| Provided data |
□ □ □ □

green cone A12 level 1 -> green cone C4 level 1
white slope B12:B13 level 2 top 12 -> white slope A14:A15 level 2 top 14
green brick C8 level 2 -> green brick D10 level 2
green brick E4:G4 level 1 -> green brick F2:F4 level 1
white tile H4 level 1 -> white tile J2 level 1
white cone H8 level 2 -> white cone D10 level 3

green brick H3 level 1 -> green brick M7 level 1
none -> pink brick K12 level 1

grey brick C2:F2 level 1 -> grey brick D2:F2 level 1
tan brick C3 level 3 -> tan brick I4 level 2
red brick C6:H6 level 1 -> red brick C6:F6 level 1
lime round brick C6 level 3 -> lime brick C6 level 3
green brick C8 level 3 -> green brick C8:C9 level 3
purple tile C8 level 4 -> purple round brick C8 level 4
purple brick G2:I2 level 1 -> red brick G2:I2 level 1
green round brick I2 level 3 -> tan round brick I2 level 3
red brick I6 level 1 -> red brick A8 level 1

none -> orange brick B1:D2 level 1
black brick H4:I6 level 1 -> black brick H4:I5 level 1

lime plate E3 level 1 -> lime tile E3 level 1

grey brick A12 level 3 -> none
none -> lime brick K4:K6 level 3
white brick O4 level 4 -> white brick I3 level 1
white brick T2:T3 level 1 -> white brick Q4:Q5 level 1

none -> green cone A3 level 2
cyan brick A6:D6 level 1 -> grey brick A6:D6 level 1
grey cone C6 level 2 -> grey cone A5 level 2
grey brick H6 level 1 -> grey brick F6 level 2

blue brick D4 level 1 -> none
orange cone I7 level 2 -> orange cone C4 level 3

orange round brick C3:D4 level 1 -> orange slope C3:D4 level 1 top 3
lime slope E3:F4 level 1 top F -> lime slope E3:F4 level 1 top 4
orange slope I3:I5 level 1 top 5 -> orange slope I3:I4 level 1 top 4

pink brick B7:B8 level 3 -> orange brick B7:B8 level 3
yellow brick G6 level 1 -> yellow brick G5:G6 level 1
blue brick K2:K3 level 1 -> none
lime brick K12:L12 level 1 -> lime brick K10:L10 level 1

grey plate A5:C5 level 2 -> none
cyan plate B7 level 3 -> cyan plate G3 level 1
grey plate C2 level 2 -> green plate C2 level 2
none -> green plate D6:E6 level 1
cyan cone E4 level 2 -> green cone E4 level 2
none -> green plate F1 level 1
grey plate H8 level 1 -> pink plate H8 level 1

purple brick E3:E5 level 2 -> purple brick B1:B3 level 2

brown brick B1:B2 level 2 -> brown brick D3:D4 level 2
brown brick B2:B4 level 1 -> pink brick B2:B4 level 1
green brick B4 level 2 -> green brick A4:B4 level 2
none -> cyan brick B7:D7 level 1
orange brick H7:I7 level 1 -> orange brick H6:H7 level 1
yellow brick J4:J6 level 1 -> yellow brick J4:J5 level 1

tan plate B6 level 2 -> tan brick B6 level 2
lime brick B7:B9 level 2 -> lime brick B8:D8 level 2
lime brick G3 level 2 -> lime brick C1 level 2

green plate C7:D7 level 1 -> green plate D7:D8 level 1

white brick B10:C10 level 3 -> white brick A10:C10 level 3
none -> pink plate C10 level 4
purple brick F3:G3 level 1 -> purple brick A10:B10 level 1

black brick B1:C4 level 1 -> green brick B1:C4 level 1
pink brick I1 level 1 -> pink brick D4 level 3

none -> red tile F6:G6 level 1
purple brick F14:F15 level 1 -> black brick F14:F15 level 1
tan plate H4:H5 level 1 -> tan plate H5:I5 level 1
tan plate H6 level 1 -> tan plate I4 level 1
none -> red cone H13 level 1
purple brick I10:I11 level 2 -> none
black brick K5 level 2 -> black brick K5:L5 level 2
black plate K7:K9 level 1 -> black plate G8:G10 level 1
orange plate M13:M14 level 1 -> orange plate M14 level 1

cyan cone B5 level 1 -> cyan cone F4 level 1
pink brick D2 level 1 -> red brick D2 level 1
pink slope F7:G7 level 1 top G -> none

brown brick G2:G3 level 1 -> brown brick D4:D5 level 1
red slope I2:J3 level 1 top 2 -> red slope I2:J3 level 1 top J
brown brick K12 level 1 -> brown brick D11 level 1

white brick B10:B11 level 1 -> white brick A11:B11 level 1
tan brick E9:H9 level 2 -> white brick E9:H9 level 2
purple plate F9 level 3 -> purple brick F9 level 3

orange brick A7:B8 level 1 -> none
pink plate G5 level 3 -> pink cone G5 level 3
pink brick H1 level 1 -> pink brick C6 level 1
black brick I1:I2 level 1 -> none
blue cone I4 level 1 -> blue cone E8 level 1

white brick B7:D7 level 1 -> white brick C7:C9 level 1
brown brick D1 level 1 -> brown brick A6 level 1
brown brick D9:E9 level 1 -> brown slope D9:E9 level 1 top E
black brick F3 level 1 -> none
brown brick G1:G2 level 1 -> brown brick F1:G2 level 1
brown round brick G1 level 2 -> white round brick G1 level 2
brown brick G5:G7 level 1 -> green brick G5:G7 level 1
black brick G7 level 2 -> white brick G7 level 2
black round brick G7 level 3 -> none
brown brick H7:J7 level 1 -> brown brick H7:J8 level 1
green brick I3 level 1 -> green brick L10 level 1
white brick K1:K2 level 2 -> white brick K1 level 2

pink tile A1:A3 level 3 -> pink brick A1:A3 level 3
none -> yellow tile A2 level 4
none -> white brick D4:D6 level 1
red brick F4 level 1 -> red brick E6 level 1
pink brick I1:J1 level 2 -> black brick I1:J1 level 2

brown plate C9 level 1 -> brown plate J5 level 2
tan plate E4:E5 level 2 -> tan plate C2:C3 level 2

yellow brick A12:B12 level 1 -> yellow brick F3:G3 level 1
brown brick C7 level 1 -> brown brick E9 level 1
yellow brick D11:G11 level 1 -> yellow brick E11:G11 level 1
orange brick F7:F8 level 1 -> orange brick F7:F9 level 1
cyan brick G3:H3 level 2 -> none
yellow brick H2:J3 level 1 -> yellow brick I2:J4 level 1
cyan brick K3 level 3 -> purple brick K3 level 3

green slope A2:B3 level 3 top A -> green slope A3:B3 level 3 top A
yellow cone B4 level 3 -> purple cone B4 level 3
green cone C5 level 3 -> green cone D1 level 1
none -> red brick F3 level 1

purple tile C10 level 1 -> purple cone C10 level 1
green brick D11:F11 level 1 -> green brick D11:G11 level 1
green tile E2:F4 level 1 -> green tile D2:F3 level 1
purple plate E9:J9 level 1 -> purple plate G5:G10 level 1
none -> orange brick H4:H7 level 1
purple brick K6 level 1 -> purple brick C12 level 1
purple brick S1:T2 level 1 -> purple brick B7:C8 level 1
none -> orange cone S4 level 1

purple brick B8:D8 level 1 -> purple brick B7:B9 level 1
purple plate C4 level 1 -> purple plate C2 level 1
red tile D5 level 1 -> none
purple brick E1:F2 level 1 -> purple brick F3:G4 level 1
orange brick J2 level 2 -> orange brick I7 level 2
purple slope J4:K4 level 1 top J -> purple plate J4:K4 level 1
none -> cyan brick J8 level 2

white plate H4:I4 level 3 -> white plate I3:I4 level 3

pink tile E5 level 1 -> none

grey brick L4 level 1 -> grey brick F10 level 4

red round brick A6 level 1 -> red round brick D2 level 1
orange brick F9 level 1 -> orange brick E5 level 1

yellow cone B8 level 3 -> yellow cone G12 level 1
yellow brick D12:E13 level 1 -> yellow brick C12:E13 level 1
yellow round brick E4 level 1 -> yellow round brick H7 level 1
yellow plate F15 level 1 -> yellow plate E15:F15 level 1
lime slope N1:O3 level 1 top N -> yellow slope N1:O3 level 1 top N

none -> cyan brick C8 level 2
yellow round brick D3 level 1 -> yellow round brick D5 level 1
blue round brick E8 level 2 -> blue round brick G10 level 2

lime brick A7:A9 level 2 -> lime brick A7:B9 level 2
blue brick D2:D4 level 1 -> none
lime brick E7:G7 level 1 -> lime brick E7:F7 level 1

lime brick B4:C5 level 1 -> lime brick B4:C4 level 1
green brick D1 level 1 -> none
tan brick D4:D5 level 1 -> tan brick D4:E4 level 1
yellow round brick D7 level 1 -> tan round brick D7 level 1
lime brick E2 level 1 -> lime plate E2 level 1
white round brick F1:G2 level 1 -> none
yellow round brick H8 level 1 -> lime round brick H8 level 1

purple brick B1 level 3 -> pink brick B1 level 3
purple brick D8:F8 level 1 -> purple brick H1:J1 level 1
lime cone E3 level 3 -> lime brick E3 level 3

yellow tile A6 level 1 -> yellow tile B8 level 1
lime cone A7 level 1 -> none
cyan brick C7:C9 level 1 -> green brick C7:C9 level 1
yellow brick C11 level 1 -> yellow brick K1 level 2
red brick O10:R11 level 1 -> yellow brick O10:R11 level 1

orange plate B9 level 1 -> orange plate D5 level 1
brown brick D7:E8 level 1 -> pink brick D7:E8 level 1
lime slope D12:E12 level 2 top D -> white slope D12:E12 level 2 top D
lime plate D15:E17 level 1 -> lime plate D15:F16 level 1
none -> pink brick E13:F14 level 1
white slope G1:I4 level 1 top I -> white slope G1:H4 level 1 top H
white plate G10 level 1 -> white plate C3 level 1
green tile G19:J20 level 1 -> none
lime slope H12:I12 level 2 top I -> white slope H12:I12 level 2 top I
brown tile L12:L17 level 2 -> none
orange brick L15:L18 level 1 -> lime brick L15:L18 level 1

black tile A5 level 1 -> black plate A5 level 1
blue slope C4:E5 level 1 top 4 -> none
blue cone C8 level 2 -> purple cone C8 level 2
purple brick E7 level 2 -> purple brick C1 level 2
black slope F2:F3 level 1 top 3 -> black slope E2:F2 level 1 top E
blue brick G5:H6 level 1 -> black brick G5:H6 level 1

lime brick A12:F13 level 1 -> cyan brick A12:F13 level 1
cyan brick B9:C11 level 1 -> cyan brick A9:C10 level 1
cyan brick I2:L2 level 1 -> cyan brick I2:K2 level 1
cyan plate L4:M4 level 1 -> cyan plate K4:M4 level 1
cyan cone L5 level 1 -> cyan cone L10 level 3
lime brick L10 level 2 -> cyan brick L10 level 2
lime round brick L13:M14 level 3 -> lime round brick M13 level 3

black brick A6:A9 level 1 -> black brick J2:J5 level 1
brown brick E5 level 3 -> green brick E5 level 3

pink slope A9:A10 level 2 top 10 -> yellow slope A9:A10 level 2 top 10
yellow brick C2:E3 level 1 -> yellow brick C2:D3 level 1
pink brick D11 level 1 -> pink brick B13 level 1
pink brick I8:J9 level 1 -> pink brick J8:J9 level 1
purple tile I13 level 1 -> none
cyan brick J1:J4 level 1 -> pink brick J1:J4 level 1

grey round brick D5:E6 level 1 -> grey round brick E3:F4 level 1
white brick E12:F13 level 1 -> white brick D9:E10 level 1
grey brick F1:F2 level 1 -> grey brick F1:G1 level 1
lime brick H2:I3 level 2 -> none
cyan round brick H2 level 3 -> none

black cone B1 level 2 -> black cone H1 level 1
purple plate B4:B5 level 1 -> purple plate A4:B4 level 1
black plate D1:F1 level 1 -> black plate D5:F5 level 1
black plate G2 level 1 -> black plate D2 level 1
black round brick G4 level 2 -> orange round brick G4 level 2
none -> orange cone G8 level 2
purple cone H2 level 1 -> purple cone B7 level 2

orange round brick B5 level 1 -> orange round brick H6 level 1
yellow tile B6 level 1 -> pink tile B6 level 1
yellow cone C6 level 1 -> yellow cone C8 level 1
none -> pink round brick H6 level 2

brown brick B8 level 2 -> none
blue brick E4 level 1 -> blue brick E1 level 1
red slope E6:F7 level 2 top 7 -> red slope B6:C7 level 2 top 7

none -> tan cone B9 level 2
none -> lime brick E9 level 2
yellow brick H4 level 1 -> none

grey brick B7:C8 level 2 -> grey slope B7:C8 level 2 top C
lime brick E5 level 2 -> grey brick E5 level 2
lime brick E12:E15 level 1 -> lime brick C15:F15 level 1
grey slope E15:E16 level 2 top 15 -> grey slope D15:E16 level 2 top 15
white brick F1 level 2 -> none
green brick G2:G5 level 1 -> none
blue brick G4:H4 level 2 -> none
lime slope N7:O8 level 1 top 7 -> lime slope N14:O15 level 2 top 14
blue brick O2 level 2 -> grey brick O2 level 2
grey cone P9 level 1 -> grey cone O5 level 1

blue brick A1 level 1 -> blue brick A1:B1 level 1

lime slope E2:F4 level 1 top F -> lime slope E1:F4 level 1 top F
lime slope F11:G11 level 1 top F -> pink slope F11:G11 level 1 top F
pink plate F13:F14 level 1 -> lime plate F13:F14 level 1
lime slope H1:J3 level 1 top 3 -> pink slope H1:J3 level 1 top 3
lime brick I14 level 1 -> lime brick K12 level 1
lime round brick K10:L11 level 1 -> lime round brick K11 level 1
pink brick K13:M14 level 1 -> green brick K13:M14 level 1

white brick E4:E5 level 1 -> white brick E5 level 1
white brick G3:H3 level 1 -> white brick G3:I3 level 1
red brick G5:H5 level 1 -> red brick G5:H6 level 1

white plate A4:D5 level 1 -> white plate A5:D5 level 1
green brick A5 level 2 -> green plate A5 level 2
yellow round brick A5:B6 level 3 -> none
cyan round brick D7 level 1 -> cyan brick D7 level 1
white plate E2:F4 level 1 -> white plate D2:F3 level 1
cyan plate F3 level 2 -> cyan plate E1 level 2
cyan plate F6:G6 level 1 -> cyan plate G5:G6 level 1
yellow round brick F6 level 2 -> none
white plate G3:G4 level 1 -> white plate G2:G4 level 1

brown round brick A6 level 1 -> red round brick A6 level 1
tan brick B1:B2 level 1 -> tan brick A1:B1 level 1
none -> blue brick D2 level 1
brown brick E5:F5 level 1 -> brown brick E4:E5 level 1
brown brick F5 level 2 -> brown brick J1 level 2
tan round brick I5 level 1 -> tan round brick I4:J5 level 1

□ □ □ □

| Exercise instructions |
As listed above, the lines from the line with "lime plate D15:E17" to the line with "cyan brick I2:L2" are to be echoed exactly, with both ends included and nothing added.

| Answer to the problem |
lime plate D15:E17 level 1 -> lime plate D15:F16 level 1
none -> pink brick E13:F14 level 1
white slope G1:I4 level 1 top I -> white slope G1:H4 level 1 top H
white plate G10 level 1 -> white plate C3 level 1
green tile G19:J20 level 1 -> none
lime slope H12:I12 level 2 top I -> white slope H12:I12 level 2 top I
brown tile L12:L17 level 2 -> none
orange brick L15:L18 level 1 -> lime brick L15:L18 level 1

black tile A5 level 1 -> black plate A5 level 1
blue slope C4:E5 level 1 top 4 -> none
blue cone C8 level 2 -> purple cone C8 level 2
purple brick E7 level 2 -> purple brick C1 level 2
black slope F2:F3 level 1 top 3 -> black slope E2:F2 level 1 top E
blue brick G5:H6 level 1 -> black brick G5:H6 level 1

lime brick A12:F13 level 1 -> cyan brick A12:F13 level 1
cyan brick B9:C11 level 1 -> cyan brick A9:C10 level 1
cyan brick I2:L2 level 1 -> cyan brick I2:K2 level 1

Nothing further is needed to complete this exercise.